(The data Opens)
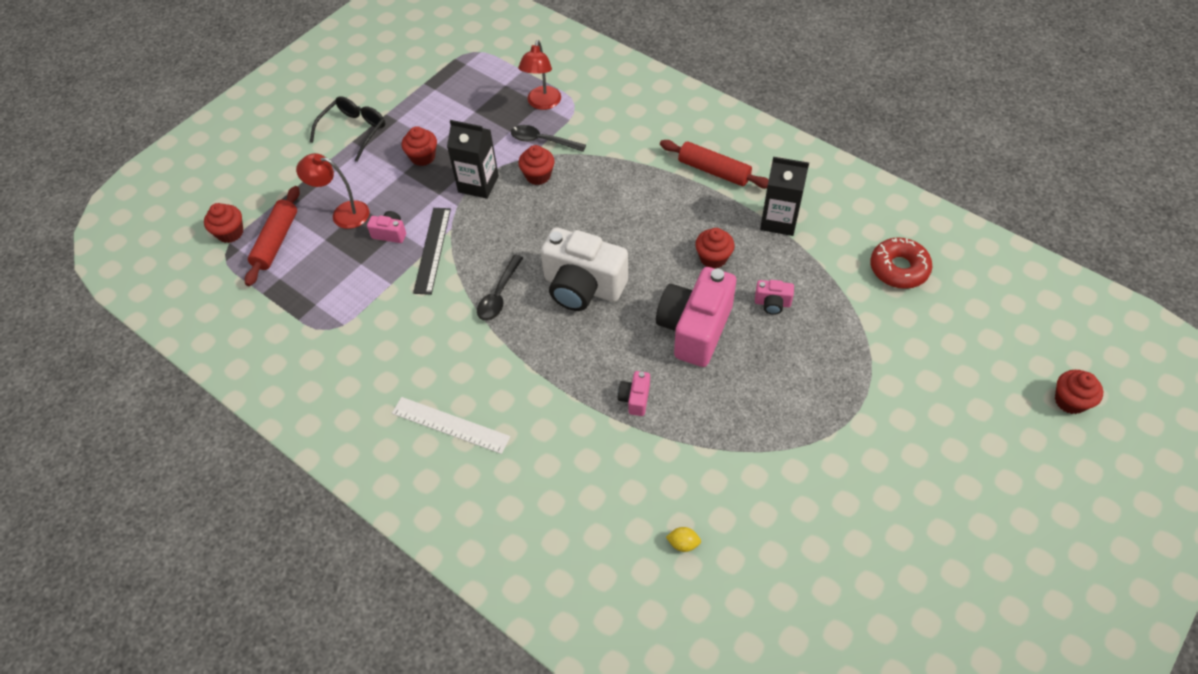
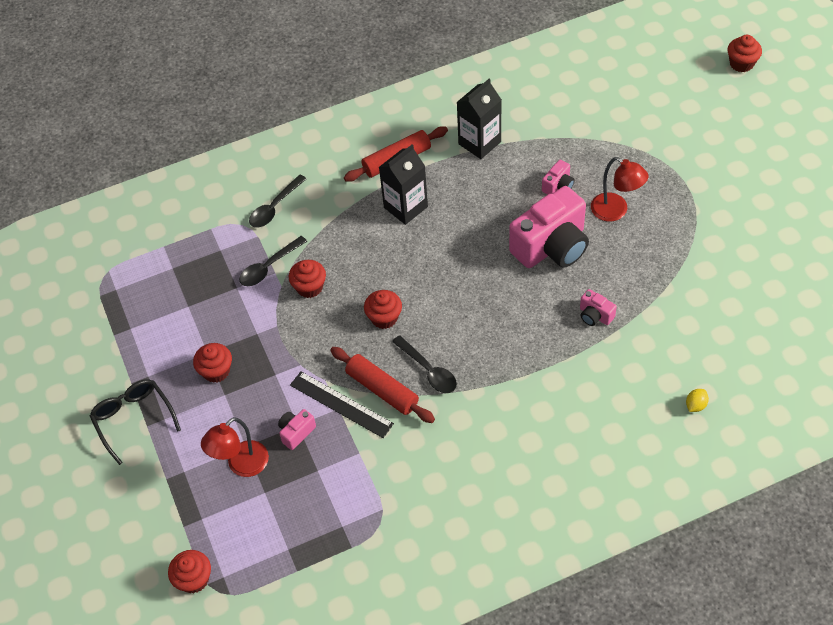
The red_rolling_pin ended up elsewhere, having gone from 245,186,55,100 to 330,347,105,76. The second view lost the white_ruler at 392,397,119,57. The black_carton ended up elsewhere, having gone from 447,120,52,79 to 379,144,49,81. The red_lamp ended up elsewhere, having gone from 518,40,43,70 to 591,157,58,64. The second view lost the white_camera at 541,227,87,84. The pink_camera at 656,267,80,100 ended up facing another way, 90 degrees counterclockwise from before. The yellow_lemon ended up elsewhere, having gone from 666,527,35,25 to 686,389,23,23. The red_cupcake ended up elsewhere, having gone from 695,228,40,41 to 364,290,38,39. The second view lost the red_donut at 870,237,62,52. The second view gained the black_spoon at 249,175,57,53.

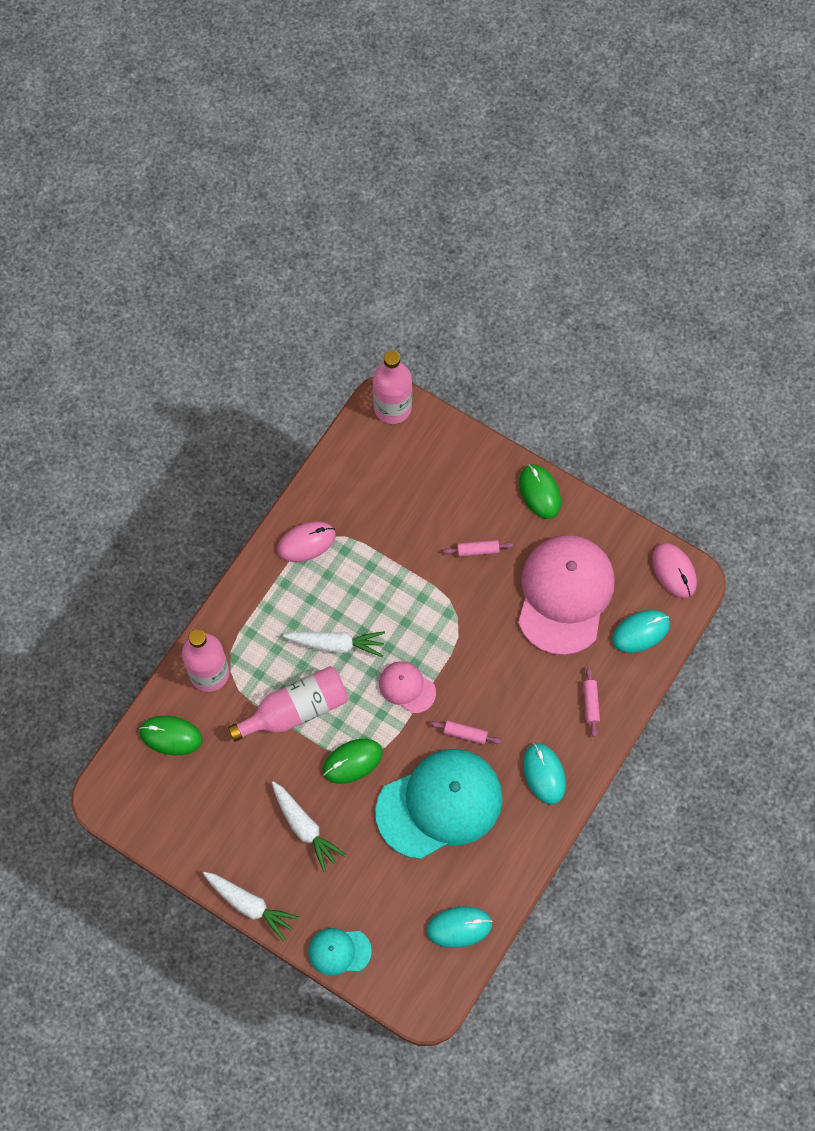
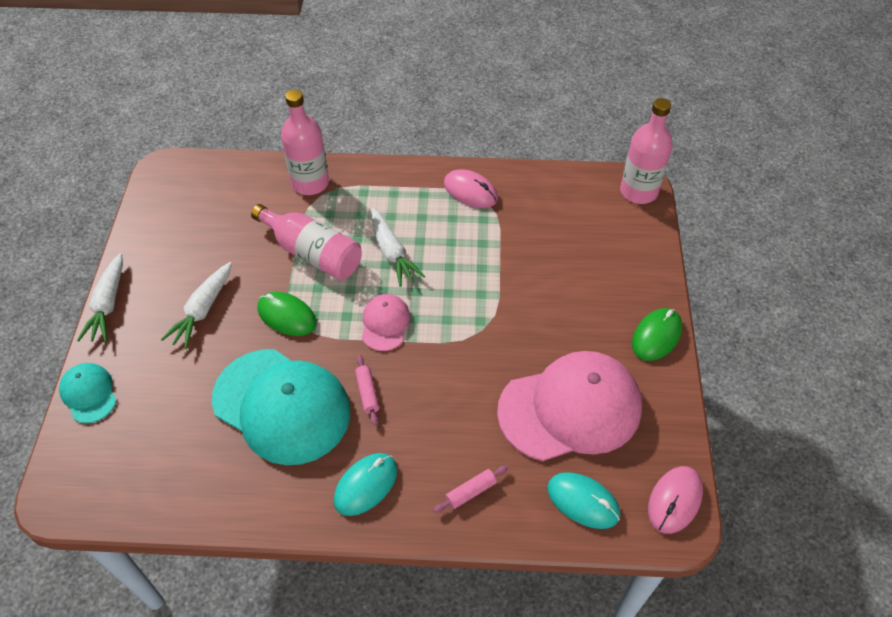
The second view lost the green_mouse at 139,716,63,39. The second view lost the turquoise_mouse at 427,906,66,42. The second view lost the pink_rolling_pin at 443,540,70,17.

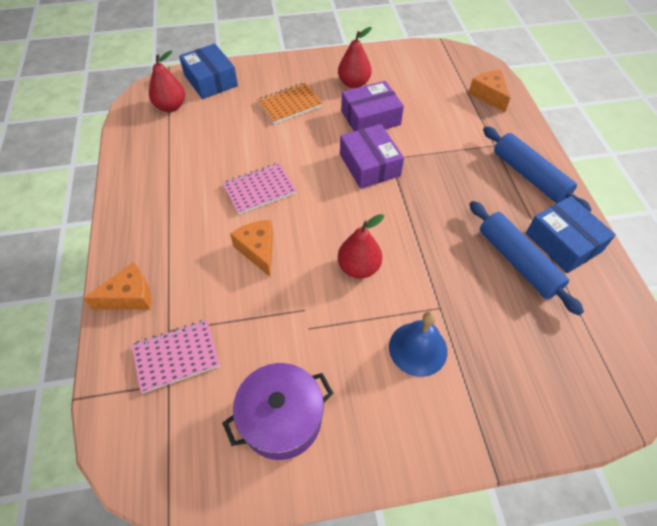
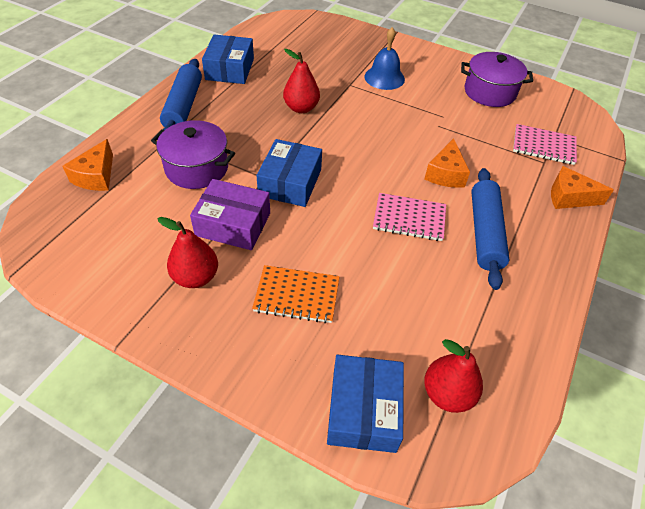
The red_pear ended up elsewhere, having gone from 338,214,46,64 to 283,49,37,64. What was the purple_box at 340,124,64,65 turned into the blue_box at 257,139,65,68. The blue_rolling_pin ended up elsewhere, having gone from 469,201,115,114 to 471,168,39,122. The second view gained the purple_pot at 151,120,84,69.

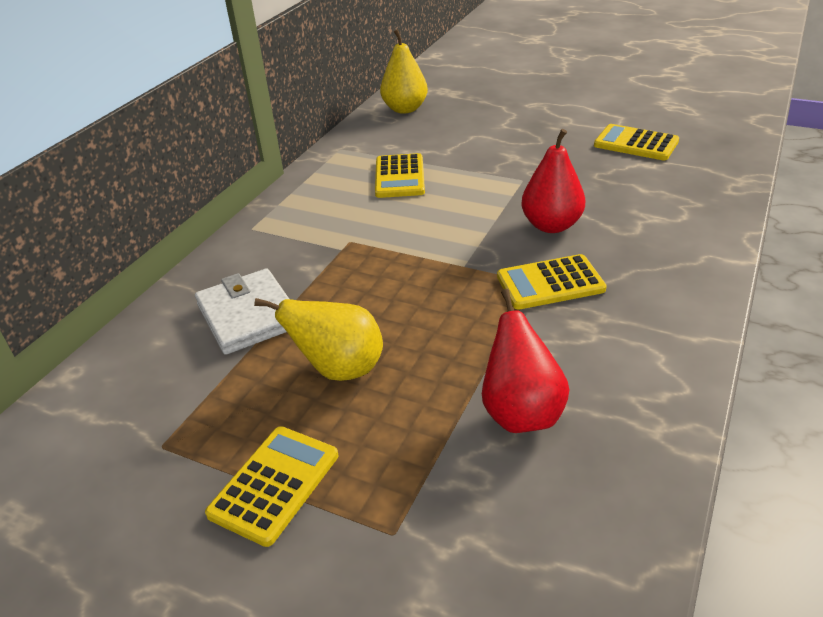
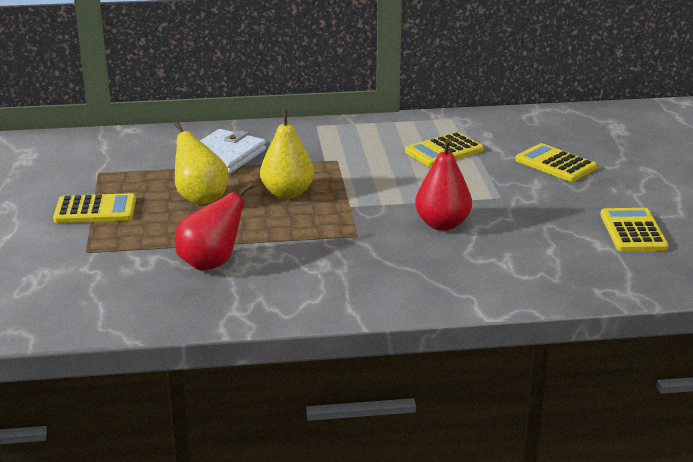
The yellow_pear ended up elsewhere, having gone from 380,29,48,85 to 260,109,54,90. The yellow_calculator ended up elsewhere, having gone from 497,254,110,56 to 515,143,82,39.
(The data Closes)
**Assigned task**
Please retype the material in full, exactly as it reads, apart from the images.

**Answer box**
The red_rolling_pin ended up elsewhere, having gone from 245,186,55,100 to 330,347,105,76. The second view lost the white_ruler at 392,397,119,57. The black_carton ended up elsewhere, having gone from 447,120,52,79 to 379,144,49,81. The red_lamp ended up elsewhere, having gone from 518,40,43,70 to 591,157,58,64. The second view lost the white_camera at 541,227,87,84. The pink_camera at 656,267,80,100 ended up facing another way, 90 degrees counterclockwise from before. The yellow_lemon ended up elsewhere, having gone from 666,527,35,25 to 686,389,23,23. The red_cupcake ended up elsewhere, having gone from 695,228,40,41 to 364,290,38,39. The second view lost the red_donut at 870,237,62,52. The second view gained the black_spoon at 249,175,57,53.

The second view lost the green_mouse at 139,716,63,39. The second view lost the turquoise_mouse at 427,906,66,42. The second view lost the pink_rolling_pin at 443,540,70,17.

The red_pear ended up elsewhere, having gone from 338,214,46,64 to 283,49,37,64. What was the purple_box at 340,124,64,65 turned into the blue_box at 257,139,65,68. The blue_rolling_pin ended up elsewhere, having gone from 469,201,115,114 to 471,168,39,122. The second view gained the purple_pot at 151,120,84,69.

The yellow_pear ended up elsewhere, having gone from 380,29,48,85 to 260,109,54,90. The yellow_calculator ended up elsewhere, having gone from 497,254,110,56 to 515,143,82,39.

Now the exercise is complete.